» **Problem**:
Each entry should be given again exactly, with any image left out.

Spatial object tracking data:
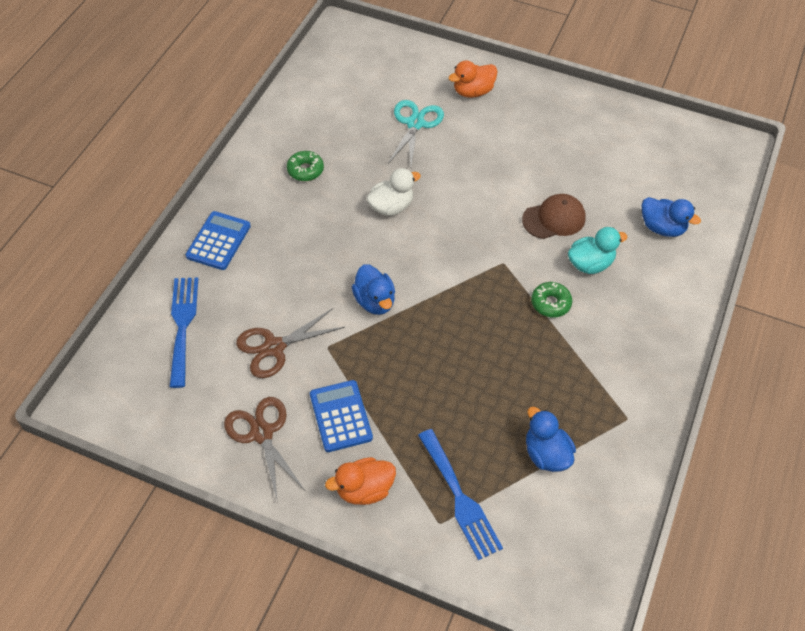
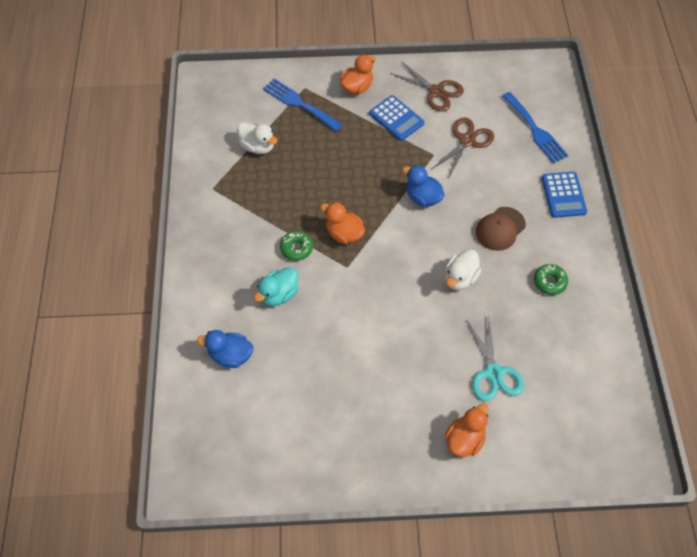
camera: 155 degrees right, 5 degrees up
brown cap [522,194,586,239] -> brown cap moved to [476,207,526,251]
blue duck [526,406,576,472] -> white duck [237,122,277,154]
none -> orange duck [320,202,365,244]

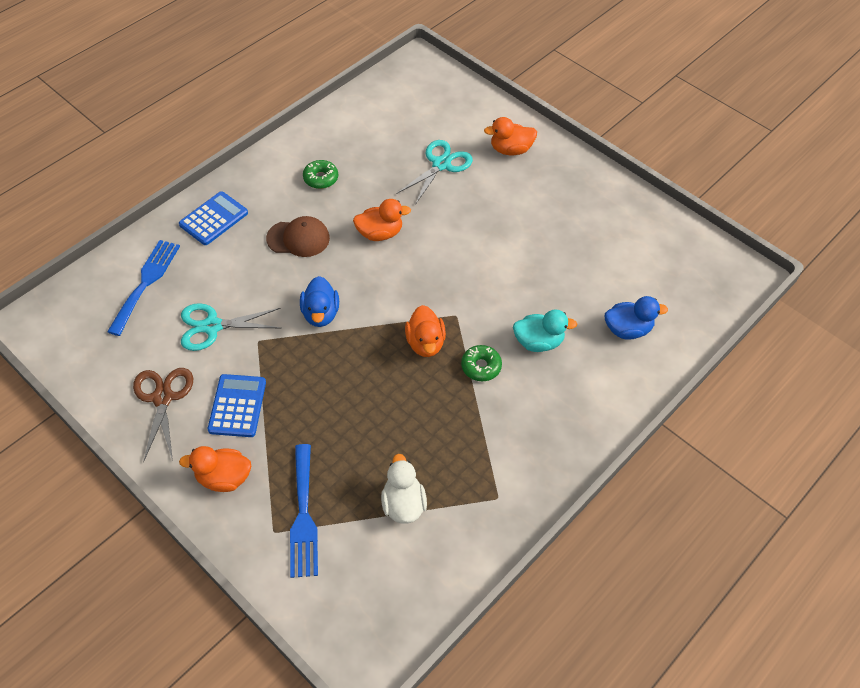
camera: 135 degrees left, 5 degrees down
blue duck [197,330,253,368] -> blue duck turned 60 degrees counterclockwise [605,296,668,340]
brown scissors [432,117,494,179] -> turquoise scissors [181,303,281,351]
white duck [445,249,481,290] -> orange duck [353,199,411,241]

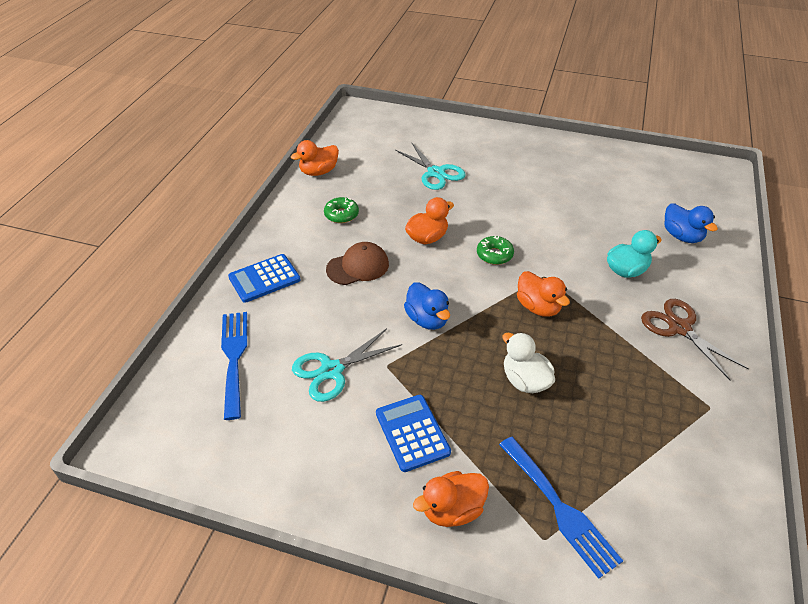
camera: 25 degrees left, 10 degrees down
brown scissors [133,368,193,463] -> brown scissors moved to [641,299,749,380]
blue calculator [179,191,248,245] -> blue calculator turned 135 degrees counterclockwise [228,254,300,303]
white duck [381,454,427,524] -> white duck moved to [503,333,555,393]
turquoise scissors [396,140,473,205] -> turquoise scissors turned 135 degrees clockwise [395,143,466,190]
green donut [461,345,502,381] -> green donut moved to [477,236,514,265]
orange duck [484,117,537,155] -> orange duck moved to [291,140,339,176]
blue duck [605,296,668,340] -> blue duck turned 90 degrees clockwise [664,203,718,243]

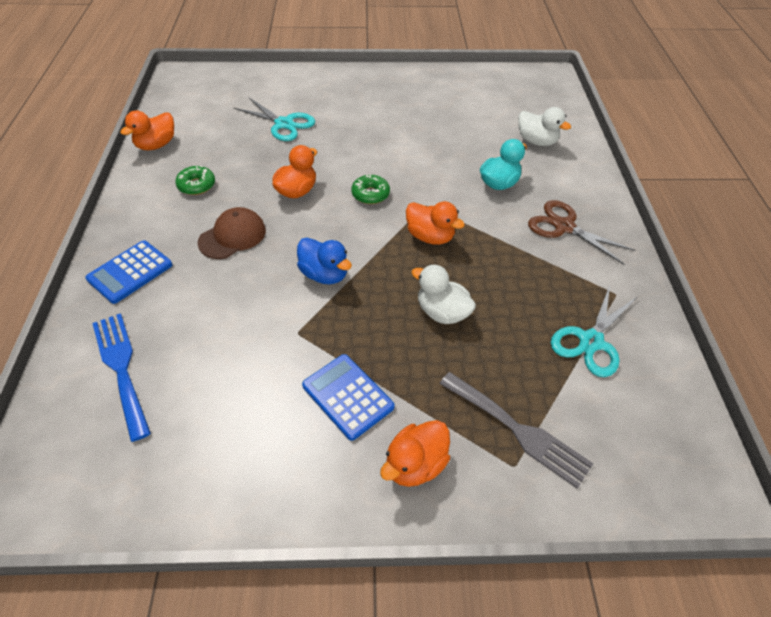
camera: 20 degrees left, 5 degrees up
turquoise scissors [292,329,402,402] -> turquoise scissors moved to [551,285,637,377]
blue fork [499,437,623,579] -> grey fork [439,372,593,489]
blue duck [664,203,718,243] -> white duck [518,107,571,146]

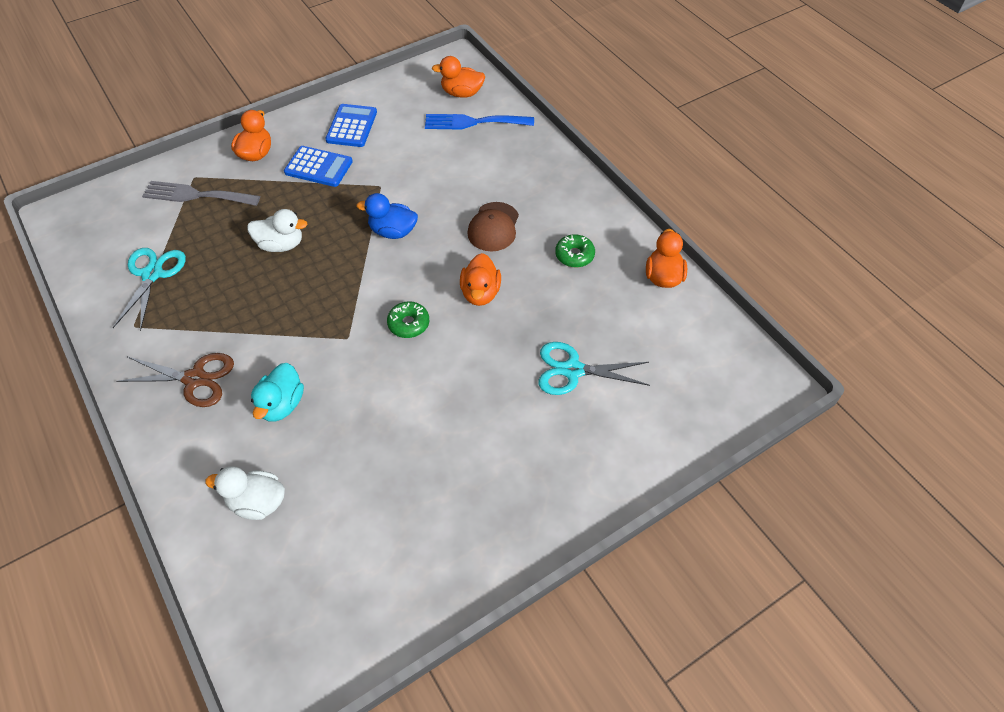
camera: 150 degrees right, 5 degrees up
blue calculator [85,240,172,304] -> blue calculator moved to [325,104,377,147]
blue fork [92,313,151,442] -> blue fork turned 150 degrees clockwise [425,114,534,129]
orange duck [406,201,465,245] -> orange duck moved to [432,56,485,98]

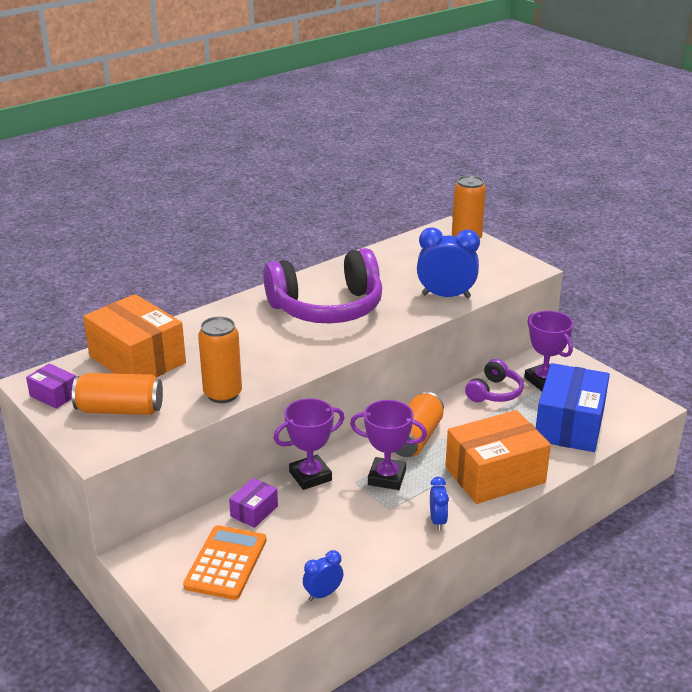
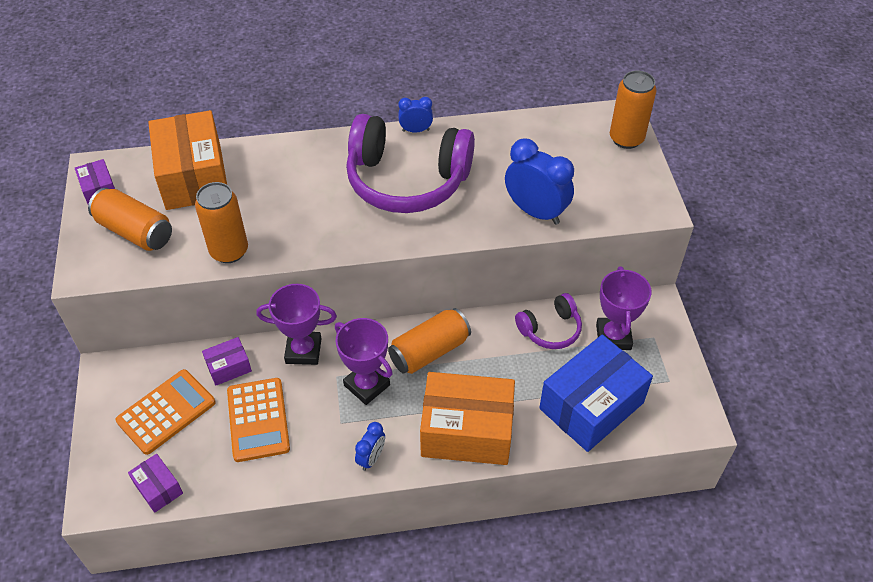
camera: 30 degrees right, 20 degrees up
blue clock [303,550,344,601] -> blue clock moved to [398,97,433,132]
none -> purple box [128,454,183,513]
none -> orange calculator [227,378,290,462]

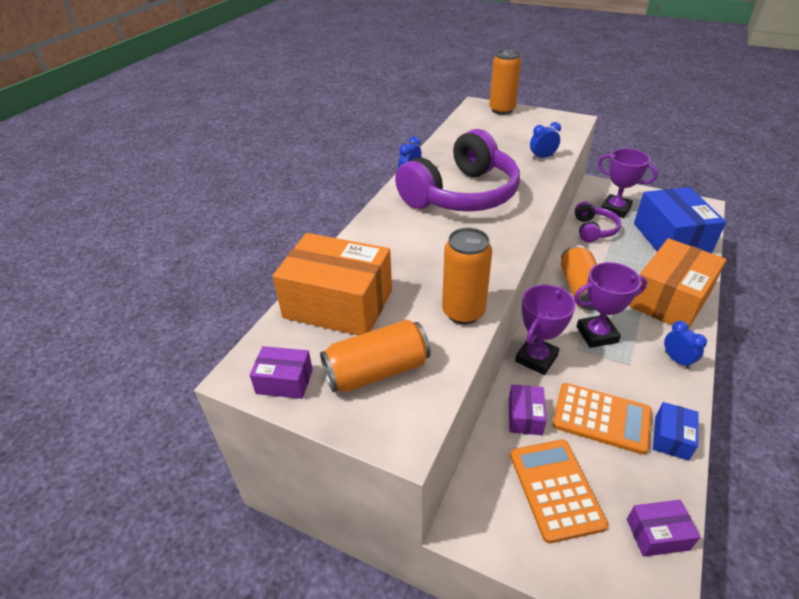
camera: 55 degrees left, 10 degrees down
blue clock [505,139,574,225] -> blue clock [530,122,561,160], size x0.53
none -> blue box [653,402,699,461]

» **Reply**:
camera: 155 degrees right, 5 degrees up
brown cap [522,194,586,239] -> brown cap moved to [476,207,526,251]
blue duck [526,406,576,472] -> white duck [237,122,277,154]
none -> orange duck [320,202,365,244]

camera: 135 degrees left, 5 degrees down
blue duck [197,330,253,368] -> blue duck turned 60 degrees counterclockwise [605,296,668,340]
brown scissors [432,117,494,179] -> turquoise scissors [181,303,281,351]
white duck [445,249,481,290] -> orange duck [353,199,411,241]

camera: 25 degrees left, 10 degrees down
brown scissors [133,368,193,463] -> brown scissors moved to [641,299,749,380]
blue calculator [179,191,248,245] -> blue calculator turned 135 degrees counterclockwise [228,254,300,303]
white duck [381,454,427,524] -> white duck moved to [503,333,555,393]
turquoise scissors [396,140,473,205] -> turquoise scissors turned 135 degrees clockwise [395,143,466,190]
green donut [461,345,502,381] -> green donut moved to [477,236,514,265]
orange duck [484,117,537,155] -> orange duck moved to [291,140,339,176]
blue duck [605,296,668,340] -> blue duck turned 90 degrees clockwise [664,203,718,243]

camera: 20 degrees left, 5 degrees up
turquoise scissors [292,329,402,402] -> turquoise scissors moved to [551,285,637,377]
blue fork [499,437,623,579] -> grey fork [439,372,593,489]
blue duck [664,203,718,243] -> white duck [518,107,571,146]

camera: 150 degrees right, 5 degrees up
blue calculator [85,240,172,304] -> blue calculator moved to [325,104,377,147]
blue fork [92,313,151,442] -> blue fork turned 150 degrees clockwise [425,114,534,129]
orange duck [406,201,465,245] -> orange duck moved to [432,56,485,98]

camera: 30 degrees right, 20 degrees up
blue clock [303,550,344,601] -> blue clock moved to [398,97,433,132]
none -> purple box [128,454,183,513]
none -> orange calculator [227,378,290,462]

camera: 55 degrees left, 10 degrees down
blue clock [505,139,574,225] -> blue clock [530,122,561,160], size x0.53
none -> blue box [653,402,699,461]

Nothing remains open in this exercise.